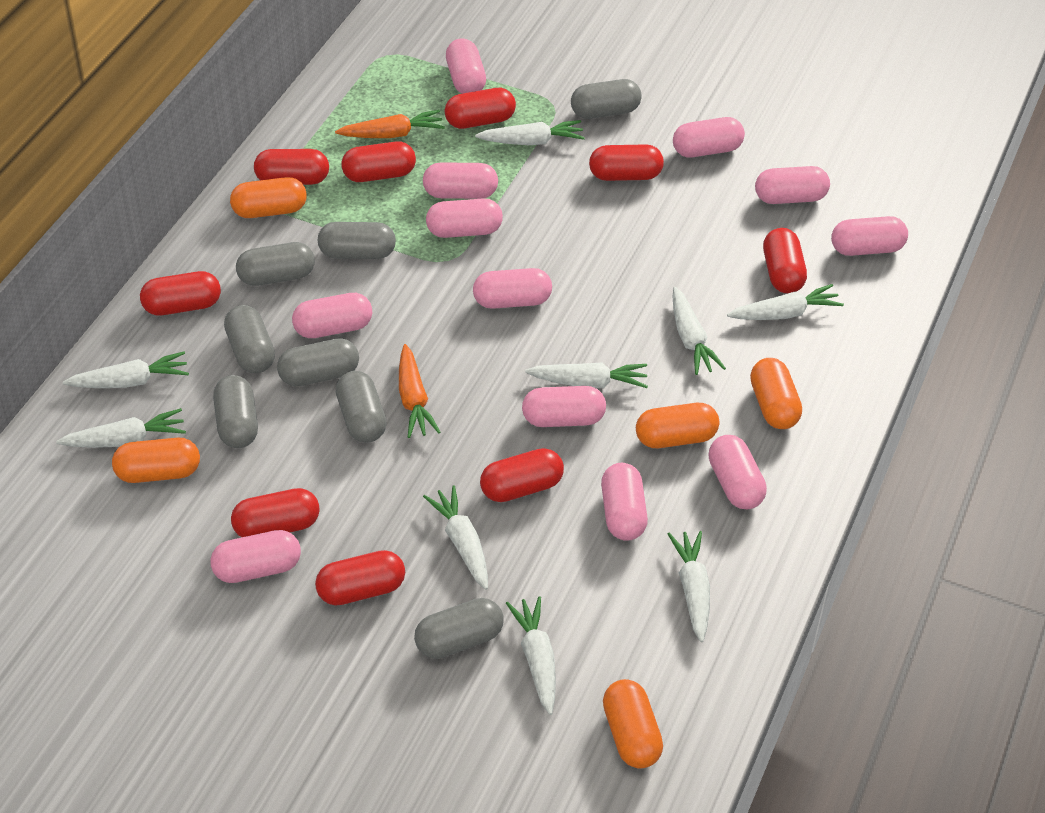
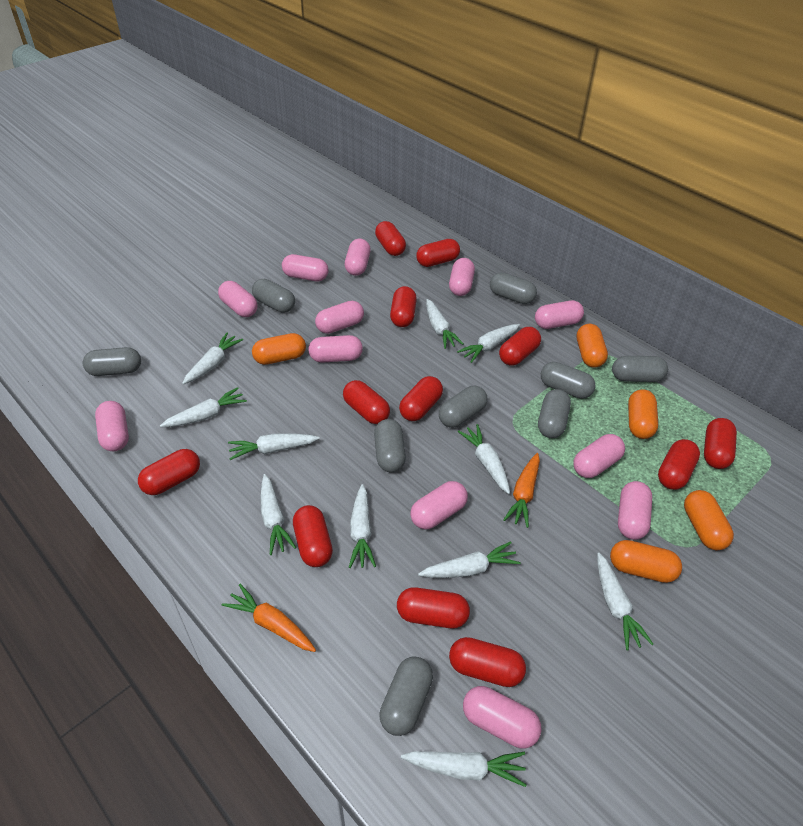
grey capsule: 8 -> 9
red capsule: 9 -> 12
white carrot: 9 -> 11

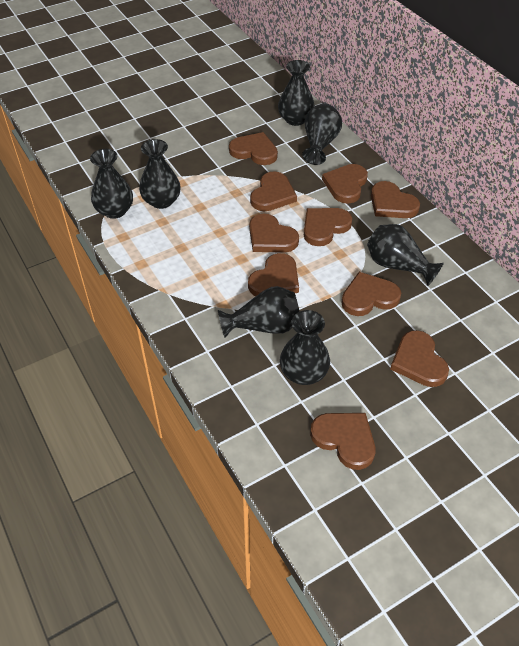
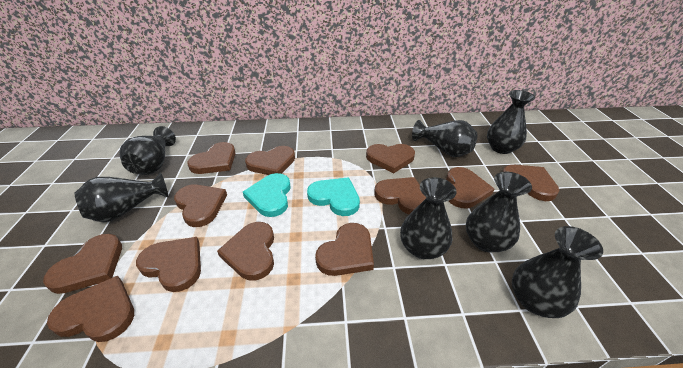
brown heart: 10 -> 12
turquoise heart: 0 -> 2

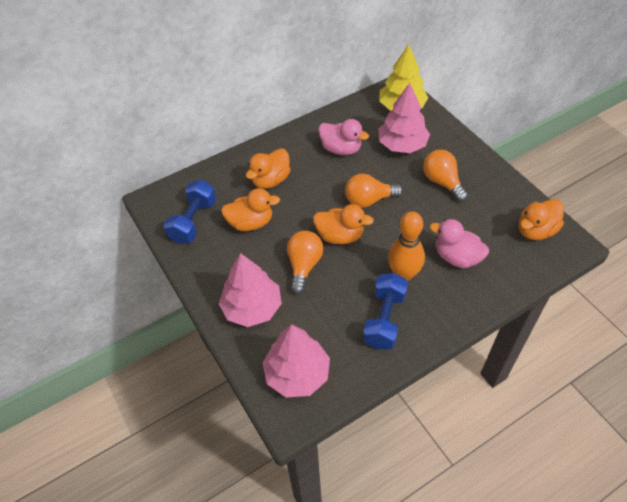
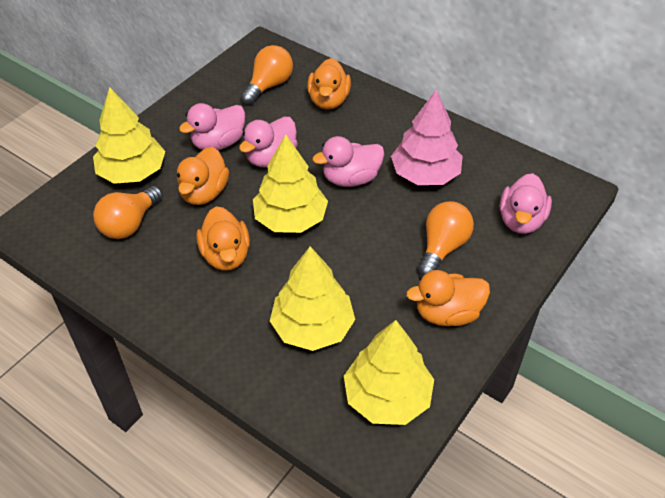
blue dumbbell: 2 -> 0
orange bowling pin: 1 -> 0
pink duck: 2 -> 4
pink tree: 3 -> 1
yellow tree: 1 -> 4

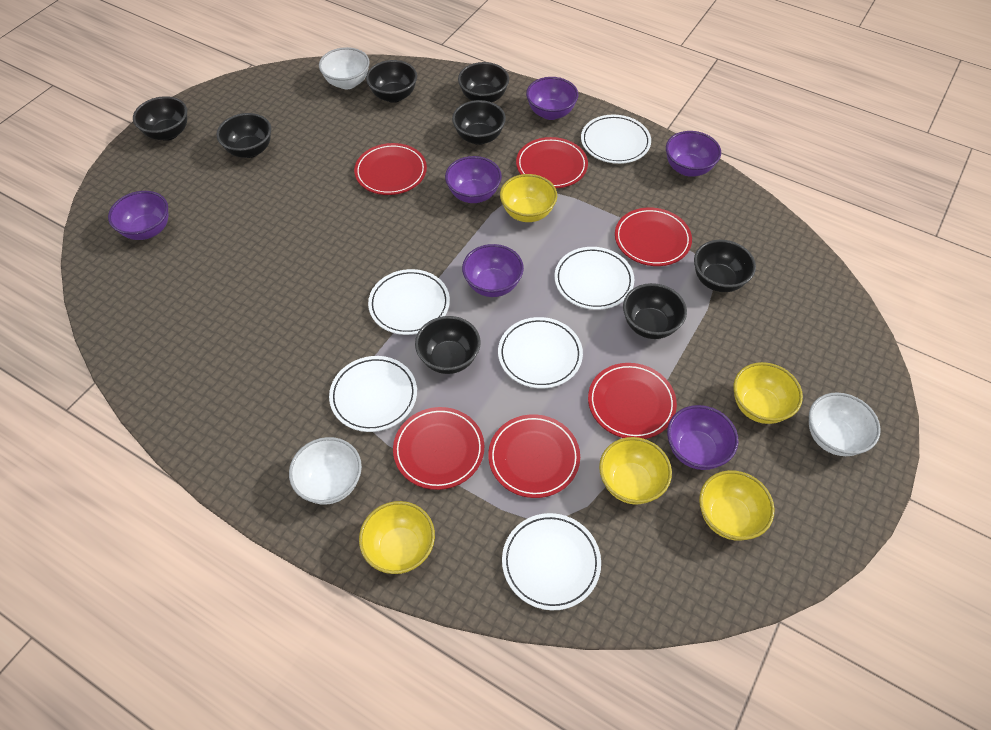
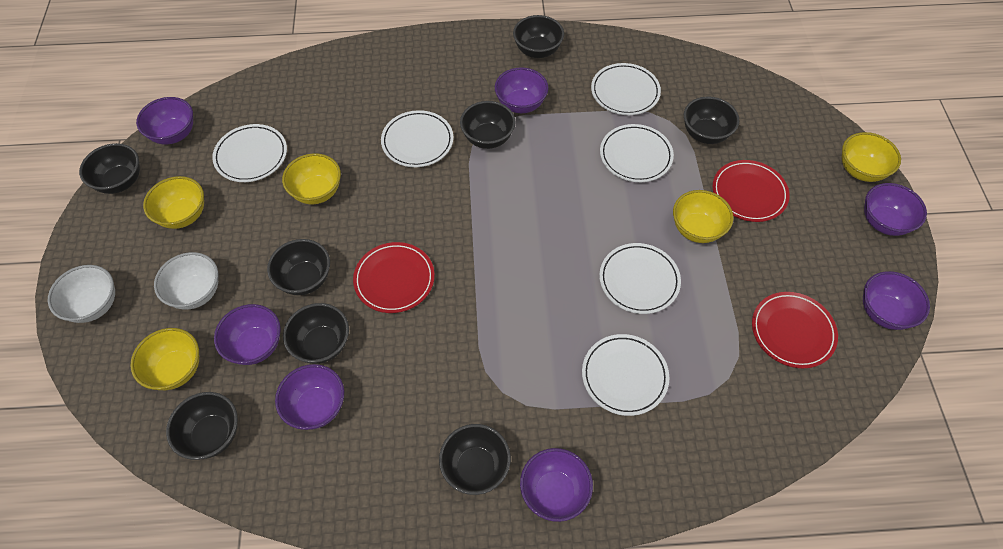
purple bowl: 6 -> 7
red plate: 6 -> 3
white bowl: 3 -> 2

# # # # # # #

HOW TO COMPLETE THIS TASK. Could the entries above be copied out exactly, with no pictures included?

PROBLEM SOLUTION.
grey capsule: 8 -> 9
red capsule: 9 -> 12
white carrot: 9 -> 11

brown heart: 10 -> 12
turquoise heart: 0 -> 2

blue dumbbell: 2 -> 0
orange bowling pin: 1 -> 0
pink duck: 2 -> 4
pink tree: 3 -> 1
yellow tree: 1 -> 4

purple bowl: 6 -> 7
red plate: 6 -> 3
white bowl: 3 -> 2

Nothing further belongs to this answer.